- _Task directions_:
Below are records; how many of their lines hold the string "cyan"? Reply with nothing but the number.

- _The data_:
'''

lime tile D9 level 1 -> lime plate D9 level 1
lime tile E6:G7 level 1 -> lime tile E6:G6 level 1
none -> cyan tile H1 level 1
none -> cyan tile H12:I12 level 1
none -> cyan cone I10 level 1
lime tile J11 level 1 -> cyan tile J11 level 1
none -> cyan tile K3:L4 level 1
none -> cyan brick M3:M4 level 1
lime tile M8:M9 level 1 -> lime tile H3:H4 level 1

'''
'''

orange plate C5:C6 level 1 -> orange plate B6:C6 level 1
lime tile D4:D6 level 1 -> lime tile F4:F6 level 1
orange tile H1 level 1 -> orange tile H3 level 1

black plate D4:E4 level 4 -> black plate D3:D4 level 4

'''

- _Completed exercise_:
6